** Opening Source data block **
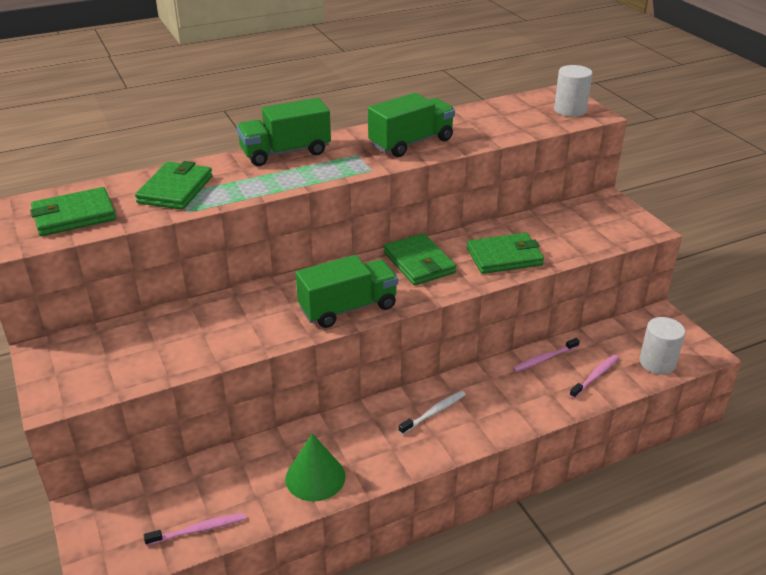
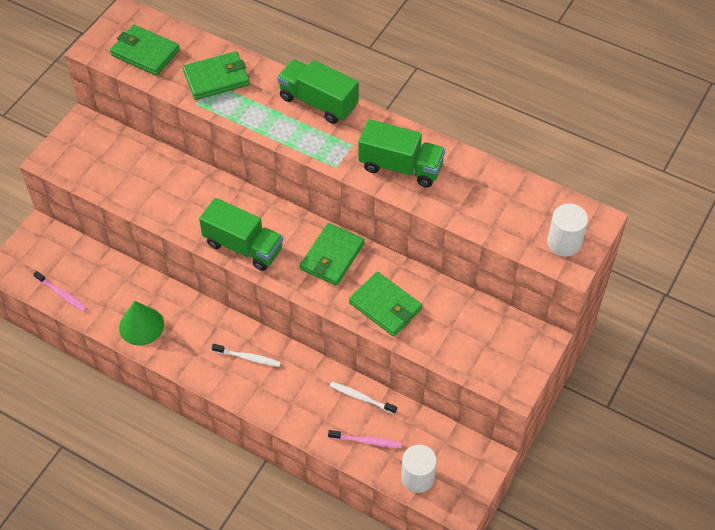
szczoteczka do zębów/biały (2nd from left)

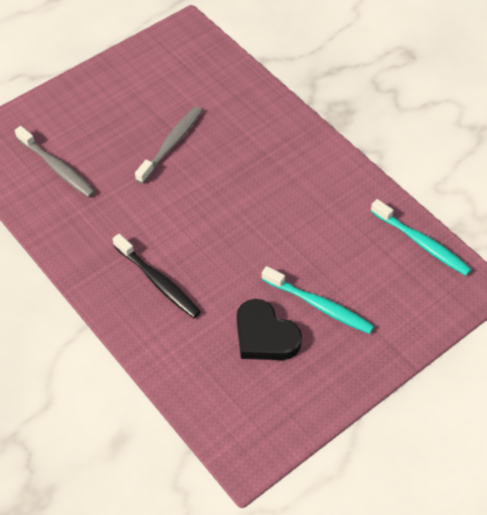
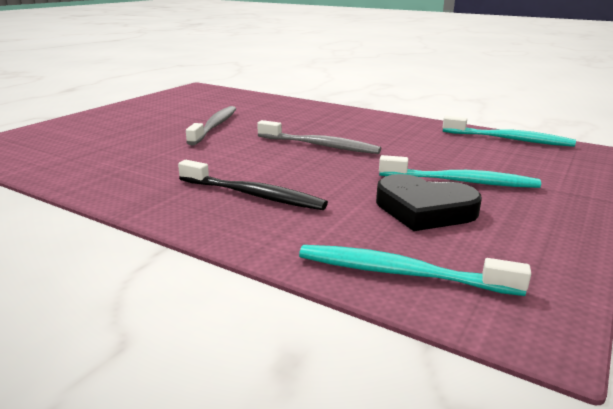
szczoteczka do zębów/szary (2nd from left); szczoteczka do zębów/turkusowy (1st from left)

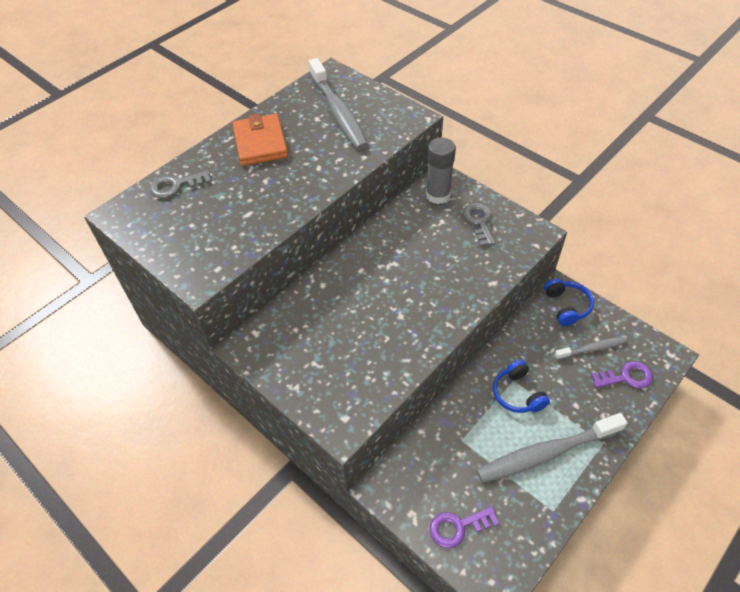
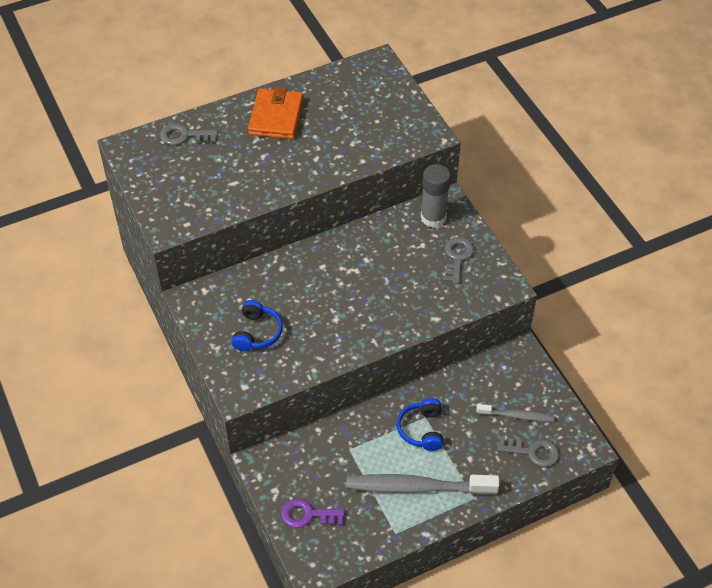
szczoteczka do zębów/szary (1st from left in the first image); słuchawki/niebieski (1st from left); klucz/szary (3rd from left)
** Closing Source data block **
Retype the whole listing above exactly as written. Skip the pictures.

szczoteczka do zębów/biały (2nd from left)

szczoteczka do zębów/szary (2nd from left); szczoteczka do zębów/turkusowy (1st from left)

szczoteczka do zębów/szary (1st from left in the first image); słuchawki/niebieski (1st from left); klucz/szary (3rd from left)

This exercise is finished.